→ **Your task**: Could you return every line of the material that contains the word "tree"?

Start of Dataset records

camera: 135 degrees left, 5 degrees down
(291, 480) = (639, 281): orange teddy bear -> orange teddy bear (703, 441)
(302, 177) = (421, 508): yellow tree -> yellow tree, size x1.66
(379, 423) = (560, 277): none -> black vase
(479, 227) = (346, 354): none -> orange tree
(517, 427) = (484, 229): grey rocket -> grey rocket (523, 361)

End of Dataset records
Start of Dataset records

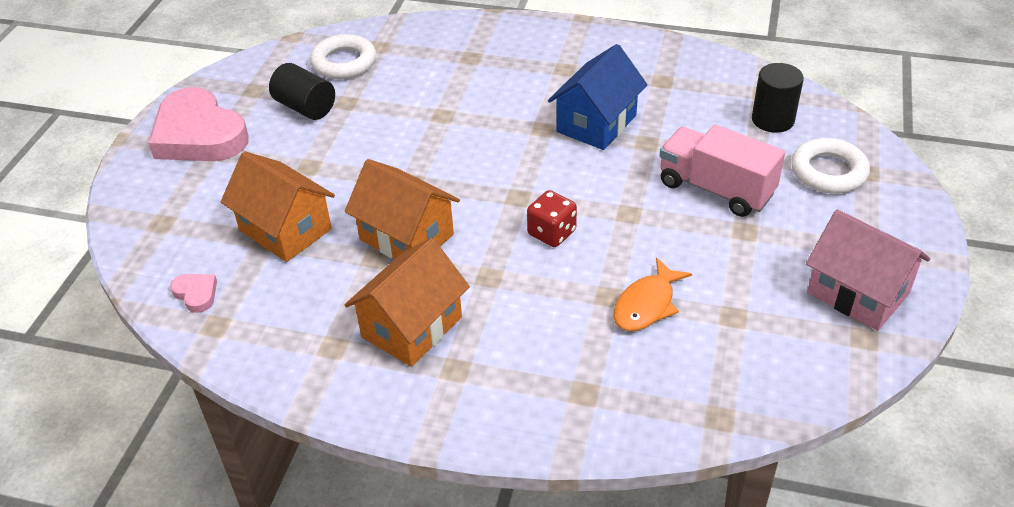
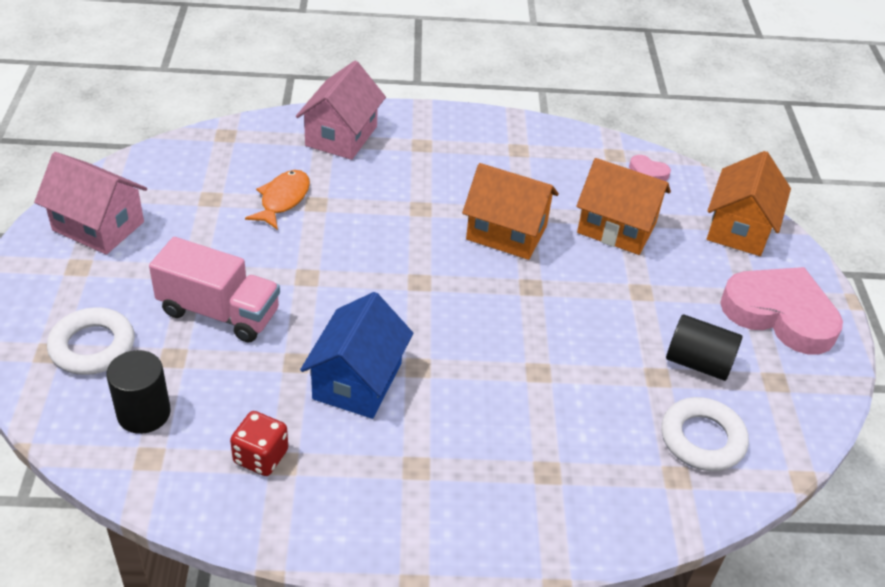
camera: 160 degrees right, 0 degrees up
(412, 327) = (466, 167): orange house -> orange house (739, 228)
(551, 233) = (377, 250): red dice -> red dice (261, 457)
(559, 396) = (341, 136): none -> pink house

End of Dataset records

→ **The completed task**:
(302, 177) = (421, 508): yellow tree -> yellow tree, size x1.66
(479, 227) = (346, 354): none -> orange tree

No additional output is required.